[Entries in the collection]
## Begin

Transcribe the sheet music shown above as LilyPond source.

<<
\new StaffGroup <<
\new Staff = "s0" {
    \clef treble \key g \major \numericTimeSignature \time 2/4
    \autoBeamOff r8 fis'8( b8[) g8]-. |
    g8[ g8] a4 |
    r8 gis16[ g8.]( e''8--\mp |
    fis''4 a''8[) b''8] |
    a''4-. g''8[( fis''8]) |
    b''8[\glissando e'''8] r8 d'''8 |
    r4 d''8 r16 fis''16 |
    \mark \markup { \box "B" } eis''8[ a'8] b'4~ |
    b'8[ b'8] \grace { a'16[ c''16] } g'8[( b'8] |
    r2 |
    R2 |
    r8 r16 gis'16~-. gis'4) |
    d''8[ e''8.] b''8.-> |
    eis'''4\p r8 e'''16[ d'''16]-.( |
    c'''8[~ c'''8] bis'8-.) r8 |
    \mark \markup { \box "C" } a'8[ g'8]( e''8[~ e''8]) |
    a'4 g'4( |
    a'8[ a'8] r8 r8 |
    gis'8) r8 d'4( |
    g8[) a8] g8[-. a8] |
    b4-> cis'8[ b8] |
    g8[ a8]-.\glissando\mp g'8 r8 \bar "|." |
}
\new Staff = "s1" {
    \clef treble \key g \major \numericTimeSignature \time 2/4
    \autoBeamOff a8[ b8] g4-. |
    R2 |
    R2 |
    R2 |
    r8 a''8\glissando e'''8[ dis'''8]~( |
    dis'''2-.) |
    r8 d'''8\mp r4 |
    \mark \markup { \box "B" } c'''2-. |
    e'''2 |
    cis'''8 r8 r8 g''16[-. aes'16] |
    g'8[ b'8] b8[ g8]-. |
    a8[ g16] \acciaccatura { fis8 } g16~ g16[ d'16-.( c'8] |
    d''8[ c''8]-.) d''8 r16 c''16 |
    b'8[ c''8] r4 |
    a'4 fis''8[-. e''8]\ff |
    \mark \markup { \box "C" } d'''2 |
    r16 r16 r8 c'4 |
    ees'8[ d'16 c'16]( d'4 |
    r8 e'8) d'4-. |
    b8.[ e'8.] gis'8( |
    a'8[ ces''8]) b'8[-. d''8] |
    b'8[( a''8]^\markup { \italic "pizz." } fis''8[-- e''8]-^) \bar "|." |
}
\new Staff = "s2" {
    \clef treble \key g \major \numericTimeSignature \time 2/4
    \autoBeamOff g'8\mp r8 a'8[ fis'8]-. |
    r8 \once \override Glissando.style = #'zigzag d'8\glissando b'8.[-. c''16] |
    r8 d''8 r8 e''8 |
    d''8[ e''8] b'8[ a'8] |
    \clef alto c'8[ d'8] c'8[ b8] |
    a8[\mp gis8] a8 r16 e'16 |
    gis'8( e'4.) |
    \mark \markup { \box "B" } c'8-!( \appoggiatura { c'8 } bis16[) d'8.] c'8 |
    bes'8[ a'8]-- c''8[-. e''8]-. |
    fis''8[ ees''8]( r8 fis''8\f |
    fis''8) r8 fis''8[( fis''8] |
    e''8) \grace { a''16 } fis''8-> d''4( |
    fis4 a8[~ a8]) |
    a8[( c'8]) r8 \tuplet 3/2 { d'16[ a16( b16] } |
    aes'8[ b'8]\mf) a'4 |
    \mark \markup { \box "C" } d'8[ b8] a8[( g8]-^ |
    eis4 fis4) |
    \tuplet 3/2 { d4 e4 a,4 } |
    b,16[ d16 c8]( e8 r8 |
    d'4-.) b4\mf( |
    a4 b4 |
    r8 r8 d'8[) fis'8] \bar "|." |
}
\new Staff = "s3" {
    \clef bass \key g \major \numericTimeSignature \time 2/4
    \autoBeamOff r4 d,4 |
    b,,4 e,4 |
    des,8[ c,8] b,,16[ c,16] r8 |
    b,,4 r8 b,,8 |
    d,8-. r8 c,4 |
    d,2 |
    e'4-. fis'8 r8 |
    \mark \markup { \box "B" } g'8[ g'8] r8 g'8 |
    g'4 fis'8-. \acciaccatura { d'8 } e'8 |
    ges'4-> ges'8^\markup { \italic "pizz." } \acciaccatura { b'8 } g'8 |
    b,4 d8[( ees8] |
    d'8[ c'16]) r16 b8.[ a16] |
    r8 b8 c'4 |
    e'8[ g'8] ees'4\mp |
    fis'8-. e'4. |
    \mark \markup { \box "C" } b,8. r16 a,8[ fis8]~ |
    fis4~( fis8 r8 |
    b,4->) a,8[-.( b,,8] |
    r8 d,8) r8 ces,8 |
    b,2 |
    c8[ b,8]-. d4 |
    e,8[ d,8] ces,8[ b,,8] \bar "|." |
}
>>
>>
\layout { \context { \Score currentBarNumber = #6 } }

## End

Brief: Report how many lines in the items above contain the string "autoBeamOff", matching case exactly. Give only the number.

The reply: 4